What to produce :: Exactly as they appear below, repeat the lines from the one with "orange bell: [38,344,185,555] = 1 -> none = 0" through the one with "black toothbrush: [125,209,156,278]", and no others.

[[ The records, beginning ]]

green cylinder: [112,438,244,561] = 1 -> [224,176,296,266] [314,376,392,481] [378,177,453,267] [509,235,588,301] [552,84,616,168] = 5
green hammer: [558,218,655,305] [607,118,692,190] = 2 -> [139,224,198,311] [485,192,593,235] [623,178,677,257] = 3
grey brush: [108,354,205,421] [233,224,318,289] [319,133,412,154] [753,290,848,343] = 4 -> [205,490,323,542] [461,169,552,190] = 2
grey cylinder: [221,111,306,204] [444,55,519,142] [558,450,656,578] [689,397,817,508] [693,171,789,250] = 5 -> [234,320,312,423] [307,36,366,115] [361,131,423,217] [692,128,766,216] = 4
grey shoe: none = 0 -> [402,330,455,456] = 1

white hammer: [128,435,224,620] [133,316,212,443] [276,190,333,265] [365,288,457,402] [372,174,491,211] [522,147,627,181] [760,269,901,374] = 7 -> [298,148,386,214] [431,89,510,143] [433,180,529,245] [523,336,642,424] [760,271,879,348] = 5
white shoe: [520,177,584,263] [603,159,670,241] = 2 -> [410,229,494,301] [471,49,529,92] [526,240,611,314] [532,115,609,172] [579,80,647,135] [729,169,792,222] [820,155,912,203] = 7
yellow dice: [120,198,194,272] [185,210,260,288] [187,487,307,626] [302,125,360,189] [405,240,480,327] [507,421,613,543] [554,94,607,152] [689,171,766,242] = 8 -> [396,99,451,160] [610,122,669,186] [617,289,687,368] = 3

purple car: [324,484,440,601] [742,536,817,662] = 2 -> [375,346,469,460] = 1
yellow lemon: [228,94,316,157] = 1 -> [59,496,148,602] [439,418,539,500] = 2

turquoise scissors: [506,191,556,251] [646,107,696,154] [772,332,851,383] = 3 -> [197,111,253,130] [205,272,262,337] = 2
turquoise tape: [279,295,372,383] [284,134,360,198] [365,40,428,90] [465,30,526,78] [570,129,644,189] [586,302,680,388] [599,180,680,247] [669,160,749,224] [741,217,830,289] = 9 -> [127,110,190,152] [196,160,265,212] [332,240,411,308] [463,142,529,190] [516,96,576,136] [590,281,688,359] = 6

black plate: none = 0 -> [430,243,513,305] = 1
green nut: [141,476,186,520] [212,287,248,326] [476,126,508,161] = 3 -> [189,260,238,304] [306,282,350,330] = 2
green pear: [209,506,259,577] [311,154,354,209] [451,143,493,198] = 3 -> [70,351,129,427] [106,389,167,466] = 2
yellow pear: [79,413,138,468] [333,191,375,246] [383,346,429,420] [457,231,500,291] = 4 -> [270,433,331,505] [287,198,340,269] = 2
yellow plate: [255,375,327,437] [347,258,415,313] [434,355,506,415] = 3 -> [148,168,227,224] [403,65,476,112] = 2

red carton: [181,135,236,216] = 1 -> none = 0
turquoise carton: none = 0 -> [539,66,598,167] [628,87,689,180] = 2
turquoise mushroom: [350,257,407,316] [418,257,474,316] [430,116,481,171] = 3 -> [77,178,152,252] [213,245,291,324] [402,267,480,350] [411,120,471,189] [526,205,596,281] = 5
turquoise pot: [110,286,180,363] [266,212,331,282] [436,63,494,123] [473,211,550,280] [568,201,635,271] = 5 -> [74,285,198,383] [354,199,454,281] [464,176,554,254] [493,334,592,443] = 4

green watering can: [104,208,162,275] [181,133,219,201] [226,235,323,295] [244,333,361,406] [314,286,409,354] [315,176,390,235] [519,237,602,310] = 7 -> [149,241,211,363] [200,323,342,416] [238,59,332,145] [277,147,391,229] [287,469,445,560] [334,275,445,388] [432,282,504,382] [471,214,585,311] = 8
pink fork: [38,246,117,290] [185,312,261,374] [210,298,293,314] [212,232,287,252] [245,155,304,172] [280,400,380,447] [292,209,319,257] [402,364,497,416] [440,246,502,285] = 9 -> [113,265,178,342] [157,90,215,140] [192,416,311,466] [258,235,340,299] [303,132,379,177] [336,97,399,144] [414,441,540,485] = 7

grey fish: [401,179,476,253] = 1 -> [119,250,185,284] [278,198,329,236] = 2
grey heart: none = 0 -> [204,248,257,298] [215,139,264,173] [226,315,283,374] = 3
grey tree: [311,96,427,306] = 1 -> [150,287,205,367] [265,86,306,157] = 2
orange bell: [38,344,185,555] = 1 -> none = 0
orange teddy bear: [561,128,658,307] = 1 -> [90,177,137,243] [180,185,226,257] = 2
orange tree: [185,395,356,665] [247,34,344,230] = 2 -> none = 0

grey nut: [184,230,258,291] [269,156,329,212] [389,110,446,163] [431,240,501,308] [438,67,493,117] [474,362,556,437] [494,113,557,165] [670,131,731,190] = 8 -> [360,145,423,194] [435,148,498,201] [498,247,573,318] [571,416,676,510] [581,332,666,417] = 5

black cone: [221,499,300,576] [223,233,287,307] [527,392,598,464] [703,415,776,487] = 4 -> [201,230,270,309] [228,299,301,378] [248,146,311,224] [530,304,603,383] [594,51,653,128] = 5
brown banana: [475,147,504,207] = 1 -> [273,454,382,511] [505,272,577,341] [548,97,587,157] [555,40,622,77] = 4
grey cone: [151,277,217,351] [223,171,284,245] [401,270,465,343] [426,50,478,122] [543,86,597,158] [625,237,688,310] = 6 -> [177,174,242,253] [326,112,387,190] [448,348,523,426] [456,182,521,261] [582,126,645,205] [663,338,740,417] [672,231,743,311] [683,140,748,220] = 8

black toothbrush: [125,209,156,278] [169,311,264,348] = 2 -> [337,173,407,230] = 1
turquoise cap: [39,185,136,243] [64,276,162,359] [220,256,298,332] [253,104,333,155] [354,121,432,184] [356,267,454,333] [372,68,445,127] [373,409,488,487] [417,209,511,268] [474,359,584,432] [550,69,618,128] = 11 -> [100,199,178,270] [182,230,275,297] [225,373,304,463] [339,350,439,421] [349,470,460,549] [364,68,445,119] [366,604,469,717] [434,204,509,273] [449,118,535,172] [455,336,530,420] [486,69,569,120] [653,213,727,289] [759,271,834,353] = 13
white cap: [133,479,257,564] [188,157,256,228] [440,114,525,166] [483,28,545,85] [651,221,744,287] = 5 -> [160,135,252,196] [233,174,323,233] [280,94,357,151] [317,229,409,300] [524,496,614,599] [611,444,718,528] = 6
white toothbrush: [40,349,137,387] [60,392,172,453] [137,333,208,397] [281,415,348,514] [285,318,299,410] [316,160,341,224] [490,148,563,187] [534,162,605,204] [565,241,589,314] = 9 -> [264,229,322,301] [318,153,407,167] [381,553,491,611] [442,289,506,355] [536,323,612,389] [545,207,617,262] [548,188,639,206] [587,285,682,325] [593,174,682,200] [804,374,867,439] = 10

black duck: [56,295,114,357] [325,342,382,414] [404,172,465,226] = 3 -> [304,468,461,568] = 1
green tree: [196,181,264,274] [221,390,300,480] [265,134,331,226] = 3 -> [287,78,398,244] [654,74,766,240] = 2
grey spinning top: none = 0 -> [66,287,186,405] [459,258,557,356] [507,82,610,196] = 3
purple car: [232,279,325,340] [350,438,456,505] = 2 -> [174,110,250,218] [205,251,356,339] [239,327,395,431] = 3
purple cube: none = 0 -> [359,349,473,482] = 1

[[ The records, end ]]

Solution to the problem ::
orange bell: [38,344,185,555] = 1 -> none = 0
orange teddy bear: [561,128,658,307] = 1 -> [90,177,137,243] [180,185,226,257] = 2
orange tree: [185,395,356,665] [247,34,344,230] = 2 -> none = 0

grey nut: [184,230,258,291] [269,156,329,212] [389,110,446,163] [431,240,501,308] [438,67,493,117] [474,362,556,437] [494,113,557,165] [670,131,731,190] = 8 -> [360,145,423,194] [435,148,498,201] [498,247,573,318] [571,416,676,510] [581,332,666,417] = 5

black cone: [221,499,300,576] [223,233,287,307] [527,392,598,464] [703,415,776,487] = 4 -> [201,230,270,309] [228,299,301,378] [248,146,311,224] [530,304,603,383] [594,51,653,128] = 5
brown banana: [475,147,504,207] = 1 -> [273,454,382,511] [505,272,577,341] [548,97,587,157] [555,40,622,77] = 4
grey cone: [151,277,217,351] [223,171,284,245] [401,270,465,343] [426,50,478,122] [543,86,597,158] [625,237,688,310] = 6 -> [177,174,242,253] [326,112,387,190] [448,348,523,426] [456,182,521,261] [582,126,645,205] [663,338,740,417] [672,231,743,311] [683,140,748,220] = 8

black toothbrush: [125,209,156,278] [169,311,264,348] = 2 -> [337,173,407,230] = 1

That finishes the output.